*What the task requires*. Among the records that follow, set down only the lines from the one containing "camera: 75 degrees right, 5 degrees up" to the one containing "(632, 173) = (586, 218): grey", both included, exactly.

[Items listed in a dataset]
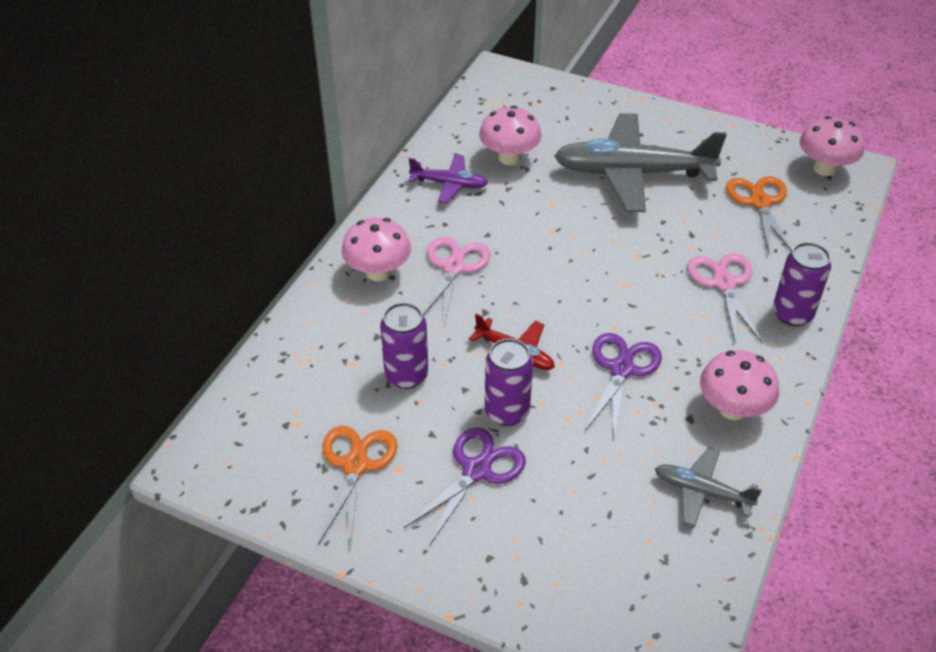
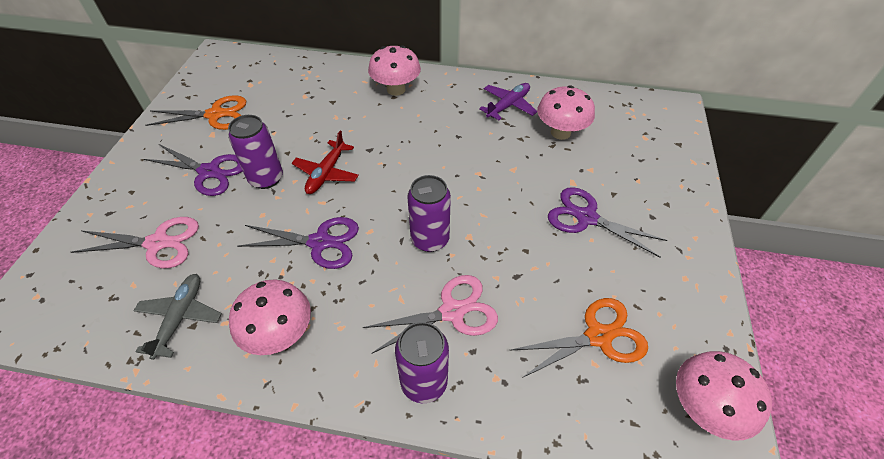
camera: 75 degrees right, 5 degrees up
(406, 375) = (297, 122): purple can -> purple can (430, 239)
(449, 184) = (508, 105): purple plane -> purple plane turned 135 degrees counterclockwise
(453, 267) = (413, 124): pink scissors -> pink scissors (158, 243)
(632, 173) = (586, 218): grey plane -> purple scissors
---
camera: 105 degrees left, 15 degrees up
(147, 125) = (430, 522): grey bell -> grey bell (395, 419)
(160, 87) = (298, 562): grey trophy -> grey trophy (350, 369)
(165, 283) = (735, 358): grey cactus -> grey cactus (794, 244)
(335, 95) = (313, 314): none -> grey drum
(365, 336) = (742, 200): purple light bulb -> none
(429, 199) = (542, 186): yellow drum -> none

*Result for this task*.
camera: 75 degrees right, 5 degrees up
(406, 375) = (297, 122): purple can -> purple can (430, 239)
(449, 184) = (508, 105): purple plane -> purple plane turned 135 degrees counterclockwise
(453, 267) = (413, 124): pink scissors -> pink scissors (158, 243)
(632, 173) = (586, 218): grey plane -> purple scissors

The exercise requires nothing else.